● **PROMPT**
Your answer should consist only of the lines below from the one with "V102: AC 2V (AC1, AC2) -> AC 120V (AC1, AC2)" through the one with "R5: 1.2k (GND, U2/FB) -> none", copied exactly.

(Revision comparison data)

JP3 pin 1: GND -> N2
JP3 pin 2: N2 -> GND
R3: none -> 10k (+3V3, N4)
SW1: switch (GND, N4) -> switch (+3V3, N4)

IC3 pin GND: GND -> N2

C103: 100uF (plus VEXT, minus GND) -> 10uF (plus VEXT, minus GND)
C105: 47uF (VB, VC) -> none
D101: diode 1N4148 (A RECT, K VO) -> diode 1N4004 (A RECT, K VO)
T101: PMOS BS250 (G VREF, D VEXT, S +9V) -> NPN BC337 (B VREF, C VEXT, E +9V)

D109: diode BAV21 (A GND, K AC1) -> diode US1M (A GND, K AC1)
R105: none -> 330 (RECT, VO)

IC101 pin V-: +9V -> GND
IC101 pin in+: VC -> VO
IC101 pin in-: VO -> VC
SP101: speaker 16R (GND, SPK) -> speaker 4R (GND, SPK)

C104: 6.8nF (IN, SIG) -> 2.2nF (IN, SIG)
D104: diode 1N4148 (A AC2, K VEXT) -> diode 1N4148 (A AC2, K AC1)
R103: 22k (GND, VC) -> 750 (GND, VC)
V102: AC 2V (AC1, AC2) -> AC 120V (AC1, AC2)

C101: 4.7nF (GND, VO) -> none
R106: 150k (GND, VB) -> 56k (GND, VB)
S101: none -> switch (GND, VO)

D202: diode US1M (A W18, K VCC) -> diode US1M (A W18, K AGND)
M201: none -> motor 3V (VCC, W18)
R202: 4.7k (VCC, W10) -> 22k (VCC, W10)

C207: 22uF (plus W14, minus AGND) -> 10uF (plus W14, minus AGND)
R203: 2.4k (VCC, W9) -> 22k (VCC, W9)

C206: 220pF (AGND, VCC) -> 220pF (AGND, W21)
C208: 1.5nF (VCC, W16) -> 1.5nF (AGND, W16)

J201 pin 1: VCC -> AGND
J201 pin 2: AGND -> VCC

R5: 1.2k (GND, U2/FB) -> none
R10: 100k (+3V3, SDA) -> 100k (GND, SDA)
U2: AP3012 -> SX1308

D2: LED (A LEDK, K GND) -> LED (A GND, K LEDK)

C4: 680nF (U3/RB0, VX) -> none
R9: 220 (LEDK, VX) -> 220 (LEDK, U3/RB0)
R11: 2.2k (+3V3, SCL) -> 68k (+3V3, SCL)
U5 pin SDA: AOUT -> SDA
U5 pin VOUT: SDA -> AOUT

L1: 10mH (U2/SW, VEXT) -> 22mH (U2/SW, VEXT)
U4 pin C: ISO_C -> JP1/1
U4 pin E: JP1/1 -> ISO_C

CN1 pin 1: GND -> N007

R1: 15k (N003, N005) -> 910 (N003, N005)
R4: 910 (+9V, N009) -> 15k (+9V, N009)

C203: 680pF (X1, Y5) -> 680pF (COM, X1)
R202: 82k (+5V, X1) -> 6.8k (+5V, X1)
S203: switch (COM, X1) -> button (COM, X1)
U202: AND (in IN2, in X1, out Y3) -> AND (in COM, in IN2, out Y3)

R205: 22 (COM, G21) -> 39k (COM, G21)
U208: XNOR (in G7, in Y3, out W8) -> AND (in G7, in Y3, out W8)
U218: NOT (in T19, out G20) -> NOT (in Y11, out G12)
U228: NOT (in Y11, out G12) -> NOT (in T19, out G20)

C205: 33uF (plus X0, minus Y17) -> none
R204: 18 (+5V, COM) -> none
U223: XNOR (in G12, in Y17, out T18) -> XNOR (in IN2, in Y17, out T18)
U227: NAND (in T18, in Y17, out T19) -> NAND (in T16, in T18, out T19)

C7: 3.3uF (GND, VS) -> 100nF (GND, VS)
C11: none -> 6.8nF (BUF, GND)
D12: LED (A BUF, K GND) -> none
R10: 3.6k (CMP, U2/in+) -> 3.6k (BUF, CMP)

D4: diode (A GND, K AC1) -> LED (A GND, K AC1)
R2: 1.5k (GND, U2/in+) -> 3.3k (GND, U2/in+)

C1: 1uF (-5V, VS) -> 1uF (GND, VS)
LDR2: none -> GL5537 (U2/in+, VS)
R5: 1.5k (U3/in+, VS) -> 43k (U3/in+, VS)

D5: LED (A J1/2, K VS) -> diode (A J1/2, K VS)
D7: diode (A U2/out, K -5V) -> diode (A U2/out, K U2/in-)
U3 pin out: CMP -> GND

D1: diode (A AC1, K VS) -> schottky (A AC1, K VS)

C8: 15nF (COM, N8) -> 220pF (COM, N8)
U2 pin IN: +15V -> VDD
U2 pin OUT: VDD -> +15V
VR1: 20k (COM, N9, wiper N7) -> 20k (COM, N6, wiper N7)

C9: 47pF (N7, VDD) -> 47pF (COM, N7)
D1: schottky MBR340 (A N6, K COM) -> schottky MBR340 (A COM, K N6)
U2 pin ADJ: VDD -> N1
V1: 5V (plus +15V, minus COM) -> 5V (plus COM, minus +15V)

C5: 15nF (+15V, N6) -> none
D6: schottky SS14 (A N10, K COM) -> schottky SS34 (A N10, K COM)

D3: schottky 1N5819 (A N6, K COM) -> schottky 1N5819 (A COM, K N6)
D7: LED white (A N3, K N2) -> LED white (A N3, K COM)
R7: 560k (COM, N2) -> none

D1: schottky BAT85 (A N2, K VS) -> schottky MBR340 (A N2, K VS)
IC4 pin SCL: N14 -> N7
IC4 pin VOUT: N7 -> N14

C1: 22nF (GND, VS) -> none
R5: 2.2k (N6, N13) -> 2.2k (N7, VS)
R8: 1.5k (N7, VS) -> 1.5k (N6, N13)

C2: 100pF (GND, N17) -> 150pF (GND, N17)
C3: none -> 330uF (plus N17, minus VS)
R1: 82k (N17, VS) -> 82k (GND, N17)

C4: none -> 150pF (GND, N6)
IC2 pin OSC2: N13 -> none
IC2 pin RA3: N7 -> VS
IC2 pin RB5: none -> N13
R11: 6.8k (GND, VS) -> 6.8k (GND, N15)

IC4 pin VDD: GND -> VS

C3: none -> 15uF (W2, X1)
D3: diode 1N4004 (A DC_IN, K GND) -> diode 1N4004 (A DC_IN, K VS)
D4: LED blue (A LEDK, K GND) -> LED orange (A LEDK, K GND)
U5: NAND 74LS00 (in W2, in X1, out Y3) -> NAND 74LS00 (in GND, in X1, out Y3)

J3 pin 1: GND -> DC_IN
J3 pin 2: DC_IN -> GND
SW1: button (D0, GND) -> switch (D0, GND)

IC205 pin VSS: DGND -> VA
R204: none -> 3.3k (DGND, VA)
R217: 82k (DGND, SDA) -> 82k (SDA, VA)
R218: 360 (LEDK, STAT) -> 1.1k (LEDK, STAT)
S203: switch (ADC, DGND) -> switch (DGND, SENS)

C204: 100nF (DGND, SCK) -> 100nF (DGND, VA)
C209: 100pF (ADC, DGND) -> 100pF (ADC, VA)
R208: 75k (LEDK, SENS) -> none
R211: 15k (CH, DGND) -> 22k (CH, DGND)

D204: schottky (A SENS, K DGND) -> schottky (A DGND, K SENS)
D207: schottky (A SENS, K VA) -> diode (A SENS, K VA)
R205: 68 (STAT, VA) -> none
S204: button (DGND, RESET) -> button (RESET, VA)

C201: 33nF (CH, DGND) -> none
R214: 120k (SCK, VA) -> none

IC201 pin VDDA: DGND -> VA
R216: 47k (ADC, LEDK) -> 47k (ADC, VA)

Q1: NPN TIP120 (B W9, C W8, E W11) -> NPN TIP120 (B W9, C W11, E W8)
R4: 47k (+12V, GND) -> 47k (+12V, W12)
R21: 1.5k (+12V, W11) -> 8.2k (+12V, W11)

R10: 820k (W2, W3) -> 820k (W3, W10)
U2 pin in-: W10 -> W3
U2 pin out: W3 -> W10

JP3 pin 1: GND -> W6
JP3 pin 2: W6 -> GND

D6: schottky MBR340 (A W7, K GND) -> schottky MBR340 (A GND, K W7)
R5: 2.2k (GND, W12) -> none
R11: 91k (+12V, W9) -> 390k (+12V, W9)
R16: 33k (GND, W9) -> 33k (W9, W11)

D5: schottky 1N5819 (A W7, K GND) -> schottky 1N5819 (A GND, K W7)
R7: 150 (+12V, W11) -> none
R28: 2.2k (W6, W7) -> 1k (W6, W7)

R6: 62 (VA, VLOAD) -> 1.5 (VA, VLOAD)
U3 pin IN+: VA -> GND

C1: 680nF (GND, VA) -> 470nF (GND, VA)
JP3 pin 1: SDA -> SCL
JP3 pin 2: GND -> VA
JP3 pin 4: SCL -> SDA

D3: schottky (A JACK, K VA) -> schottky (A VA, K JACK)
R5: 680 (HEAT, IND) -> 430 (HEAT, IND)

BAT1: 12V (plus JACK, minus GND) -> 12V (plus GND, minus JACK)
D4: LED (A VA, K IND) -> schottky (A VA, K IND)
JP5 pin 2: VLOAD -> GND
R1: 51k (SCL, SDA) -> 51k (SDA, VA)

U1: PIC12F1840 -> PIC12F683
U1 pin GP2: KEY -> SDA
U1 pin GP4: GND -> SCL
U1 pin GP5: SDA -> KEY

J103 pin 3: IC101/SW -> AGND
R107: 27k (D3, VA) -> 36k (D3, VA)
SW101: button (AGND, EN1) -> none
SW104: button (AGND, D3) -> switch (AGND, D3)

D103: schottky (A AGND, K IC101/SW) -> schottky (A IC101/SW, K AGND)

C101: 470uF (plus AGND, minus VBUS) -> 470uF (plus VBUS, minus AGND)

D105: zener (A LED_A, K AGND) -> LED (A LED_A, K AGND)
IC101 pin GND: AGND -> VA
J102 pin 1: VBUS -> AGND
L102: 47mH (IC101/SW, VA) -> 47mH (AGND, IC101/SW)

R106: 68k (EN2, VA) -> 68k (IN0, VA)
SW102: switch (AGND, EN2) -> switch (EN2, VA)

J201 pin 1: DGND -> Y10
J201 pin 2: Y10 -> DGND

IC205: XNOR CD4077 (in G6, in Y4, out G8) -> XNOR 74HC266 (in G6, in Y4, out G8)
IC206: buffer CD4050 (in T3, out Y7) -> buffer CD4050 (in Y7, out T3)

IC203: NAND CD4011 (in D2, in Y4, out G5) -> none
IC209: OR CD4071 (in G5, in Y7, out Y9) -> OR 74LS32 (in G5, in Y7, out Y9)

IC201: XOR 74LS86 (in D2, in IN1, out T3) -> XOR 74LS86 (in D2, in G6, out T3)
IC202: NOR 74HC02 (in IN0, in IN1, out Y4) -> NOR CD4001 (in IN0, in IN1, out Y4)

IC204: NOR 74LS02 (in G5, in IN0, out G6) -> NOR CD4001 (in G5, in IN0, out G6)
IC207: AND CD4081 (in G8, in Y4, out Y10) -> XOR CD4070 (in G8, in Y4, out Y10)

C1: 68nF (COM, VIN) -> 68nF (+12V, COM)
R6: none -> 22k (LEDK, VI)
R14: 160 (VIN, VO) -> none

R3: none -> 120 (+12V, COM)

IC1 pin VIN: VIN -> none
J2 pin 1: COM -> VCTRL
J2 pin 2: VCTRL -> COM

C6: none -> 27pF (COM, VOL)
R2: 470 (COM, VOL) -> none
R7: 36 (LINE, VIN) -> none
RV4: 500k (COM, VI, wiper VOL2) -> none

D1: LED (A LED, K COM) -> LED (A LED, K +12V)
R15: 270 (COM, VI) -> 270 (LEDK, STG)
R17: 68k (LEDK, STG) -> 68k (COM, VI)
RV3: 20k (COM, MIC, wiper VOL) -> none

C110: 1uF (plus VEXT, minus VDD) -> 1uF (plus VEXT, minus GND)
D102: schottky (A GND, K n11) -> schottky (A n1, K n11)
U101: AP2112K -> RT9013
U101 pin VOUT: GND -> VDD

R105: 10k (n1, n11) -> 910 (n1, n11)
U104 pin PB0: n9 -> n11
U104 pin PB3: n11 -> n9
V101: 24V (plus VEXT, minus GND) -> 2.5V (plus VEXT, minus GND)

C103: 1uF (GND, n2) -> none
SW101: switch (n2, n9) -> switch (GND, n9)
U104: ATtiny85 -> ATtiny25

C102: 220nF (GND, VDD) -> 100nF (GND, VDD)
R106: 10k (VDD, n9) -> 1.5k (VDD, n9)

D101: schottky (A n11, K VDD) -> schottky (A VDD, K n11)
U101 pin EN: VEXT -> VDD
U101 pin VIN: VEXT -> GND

● **RESULT OF THE EXERCISE**
V102: AC 2V (AC1, AC2) -> AC 120V (AC1, AC2)

C101: 4.7nF (GND, VO) -> none
R106: 150k (GND, VB) -> 56k (GND, VB)
S101: none -> switch (GND, VO)

D202: diode US1M (A W18, K VCC) -> diode US1M (A W18, K AGND)
M201: none -> motor 3V (VCC, W18)
R202: 4.7k (VCC, W10) -> 22k (VCC, W10)

C207: 22uF (plus W14, minus AGND) -> 10uF (plus W14, minus AGND)
R203: 2.4k (VCC, W9) -> 22k (VCC, W9)

C206: 220pF (AGND, VCC) -> 220pF (AGND, W21)
C208: 1.5nF (VCC, W16) -> 1.5nF (AGND, W16)

J201 pin 1: VCC -> AGND
J201 pin 2: AGND -> VCC

R5: 1.2k (GND, U2/FB) -> none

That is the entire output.